--- Source information ---
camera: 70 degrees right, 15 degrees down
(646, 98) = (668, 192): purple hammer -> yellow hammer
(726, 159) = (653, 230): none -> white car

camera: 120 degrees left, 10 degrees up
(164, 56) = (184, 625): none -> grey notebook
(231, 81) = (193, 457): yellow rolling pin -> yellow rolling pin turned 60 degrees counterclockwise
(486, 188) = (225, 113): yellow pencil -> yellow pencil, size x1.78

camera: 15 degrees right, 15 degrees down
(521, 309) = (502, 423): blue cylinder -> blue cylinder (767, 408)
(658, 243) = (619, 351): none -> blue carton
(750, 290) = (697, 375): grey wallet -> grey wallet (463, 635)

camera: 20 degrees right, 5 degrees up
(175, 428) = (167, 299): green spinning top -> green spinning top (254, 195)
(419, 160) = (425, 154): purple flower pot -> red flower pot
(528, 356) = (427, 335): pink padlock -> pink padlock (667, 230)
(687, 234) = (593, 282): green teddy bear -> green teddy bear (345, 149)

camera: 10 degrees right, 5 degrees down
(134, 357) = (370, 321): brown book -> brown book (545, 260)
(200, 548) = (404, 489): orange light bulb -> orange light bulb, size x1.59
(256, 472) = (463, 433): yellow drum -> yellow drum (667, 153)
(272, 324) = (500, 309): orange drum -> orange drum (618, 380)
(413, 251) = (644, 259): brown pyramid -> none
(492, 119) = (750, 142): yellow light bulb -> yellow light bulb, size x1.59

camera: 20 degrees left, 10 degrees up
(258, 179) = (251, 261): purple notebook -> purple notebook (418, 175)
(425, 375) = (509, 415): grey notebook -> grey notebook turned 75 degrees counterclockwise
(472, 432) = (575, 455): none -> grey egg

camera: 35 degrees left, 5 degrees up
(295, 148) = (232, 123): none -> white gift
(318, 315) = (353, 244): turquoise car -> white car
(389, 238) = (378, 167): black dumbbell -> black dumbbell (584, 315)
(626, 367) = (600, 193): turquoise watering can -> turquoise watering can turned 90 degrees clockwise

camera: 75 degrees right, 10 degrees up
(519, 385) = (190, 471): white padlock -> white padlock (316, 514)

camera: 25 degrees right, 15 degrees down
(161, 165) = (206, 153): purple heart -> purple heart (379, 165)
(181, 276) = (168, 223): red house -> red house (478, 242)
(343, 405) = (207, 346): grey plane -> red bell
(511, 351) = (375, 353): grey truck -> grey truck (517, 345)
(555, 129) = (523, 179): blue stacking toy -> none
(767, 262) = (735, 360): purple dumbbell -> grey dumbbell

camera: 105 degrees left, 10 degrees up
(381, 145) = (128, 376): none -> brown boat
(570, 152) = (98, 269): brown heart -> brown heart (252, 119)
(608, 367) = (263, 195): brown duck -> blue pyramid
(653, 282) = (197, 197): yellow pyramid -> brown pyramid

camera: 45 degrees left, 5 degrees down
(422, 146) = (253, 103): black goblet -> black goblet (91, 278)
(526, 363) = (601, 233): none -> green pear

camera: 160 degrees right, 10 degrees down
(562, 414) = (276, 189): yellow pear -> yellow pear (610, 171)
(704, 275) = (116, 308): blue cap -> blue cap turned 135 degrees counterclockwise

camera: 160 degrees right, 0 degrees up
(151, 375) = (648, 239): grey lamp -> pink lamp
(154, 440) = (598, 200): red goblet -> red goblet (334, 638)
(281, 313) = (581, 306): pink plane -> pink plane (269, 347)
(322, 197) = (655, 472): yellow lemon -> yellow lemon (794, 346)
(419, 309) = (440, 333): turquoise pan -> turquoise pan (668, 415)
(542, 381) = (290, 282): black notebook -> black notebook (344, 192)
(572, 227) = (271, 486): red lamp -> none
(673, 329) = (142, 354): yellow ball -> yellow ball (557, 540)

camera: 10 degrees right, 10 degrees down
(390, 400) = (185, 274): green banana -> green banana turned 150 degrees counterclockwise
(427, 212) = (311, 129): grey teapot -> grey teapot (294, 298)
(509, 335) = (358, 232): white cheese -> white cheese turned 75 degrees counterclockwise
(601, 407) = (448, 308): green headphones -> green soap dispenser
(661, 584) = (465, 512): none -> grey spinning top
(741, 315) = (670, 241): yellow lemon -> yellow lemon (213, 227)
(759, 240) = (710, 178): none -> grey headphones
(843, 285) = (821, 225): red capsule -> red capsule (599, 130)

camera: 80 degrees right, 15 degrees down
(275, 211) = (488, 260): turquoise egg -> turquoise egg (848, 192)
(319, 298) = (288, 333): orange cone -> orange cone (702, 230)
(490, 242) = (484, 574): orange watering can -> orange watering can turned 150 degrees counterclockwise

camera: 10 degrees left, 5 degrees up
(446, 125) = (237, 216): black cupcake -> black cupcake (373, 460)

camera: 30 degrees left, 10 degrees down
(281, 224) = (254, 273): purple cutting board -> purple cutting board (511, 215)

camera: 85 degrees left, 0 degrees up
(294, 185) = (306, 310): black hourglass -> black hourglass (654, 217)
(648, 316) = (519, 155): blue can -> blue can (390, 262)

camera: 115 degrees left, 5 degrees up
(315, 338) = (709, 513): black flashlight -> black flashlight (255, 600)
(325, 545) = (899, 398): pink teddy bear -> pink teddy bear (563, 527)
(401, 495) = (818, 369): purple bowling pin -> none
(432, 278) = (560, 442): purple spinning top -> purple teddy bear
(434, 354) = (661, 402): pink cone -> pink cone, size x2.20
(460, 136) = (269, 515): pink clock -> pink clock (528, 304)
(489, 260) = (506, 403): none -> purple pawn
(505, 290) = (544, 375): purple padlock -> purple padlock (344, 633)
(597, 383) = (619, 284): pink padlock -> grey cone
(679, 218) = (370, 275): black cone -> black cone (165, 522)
---
About this exercise ->
Restate, please, word for word the span of records running from the first line to the line bearing "(161, 165) = (206, 153): purple", both included, and nothing outside it.

Reply ->
camera: 70 degrees right, 15 degrees down
(646, 98) = (668, 192): purple hammer -> yellow hammer
(726, 159) = (653, 230): none -> white car

camera: 120 degrees left, 10 degrees up
(164, 56) = (184, 625): none -> grey notebook
(231, 81) = (193, 457): yellow rolling pin -> yellow rolling pin turned 60 degrees counterclockwise
(486, 188) = (225, 113): yellow pencil -> yellow pencil, size x1.78

camera: 15 degrees right, 15 degrees down
(521, 309) = (502, 423): blue cylinder -> blue cylinder (767, 408)
(658, 243) = (619, 351): none -> blue carton
(750, 290) = (697, 375): grey wallet -> grey wallet (463, 635)

camera: 20 degrees right, 5 degrees up
(175, 428) = (167, 299): green spinning top -> green spinning top (254, 195)
(419, 160) = (425, 154): purple flower pot -> red flower pot
(528, 356) = (427, 335): pink padlock -> pink padlock (667, 230)
(687, 234) = (593, 282): green teddy bear -> green teddy bear (345, 149)

camera: 10 degrees right, 5 degrees down
(134, 357) = (370, 321): brown book -> brown book (545, 260)
(200, 548) = (404, 489): orange light bulb -> orange light bulb, size x1.59
(256, 472) = (463, 433): yellow drum -> yellow drum (667, 153)
(272, 324) = (500, 309): orange drum -> orange drum (618, 380)
(413, 251) = (644, 259): brown pyramid -> none
(492, 119) = (750, 142): yellow light bulb -> yellow light bulb, size x1.59

camera: 20 degrees left, 10 degrees up
(258, 179) = (251, 261): purple notebook -> purple notebook (418, 175)
(425, 375) = (509, 415): grey notebook -> grey notebook turned 75 degrees counterclockwise
(472, 432) = (575, 455): none -> grey egg

camera: 35 degrees left, 5 degrees up
(295, 148) = (232, 123): none -> white gift
(318, 315) = (353, 244): turquoise car -> white car
(389, 238) = (378, 167): black dumbbell -> black dumbbell (584, 315)
(626, 367) = (600, 193): turquoise watering can -> turquoise watering can turned 90 degrees clockwise

camera: 75 degrees right, 10 degrees up
(519, 385) = (190, 471): white padlock -> white padlock (316, 514)

camera: 25 degrees right, 15 degrees down
(161, 165) = (206, 153): purple heart -> purple heart (379, 165)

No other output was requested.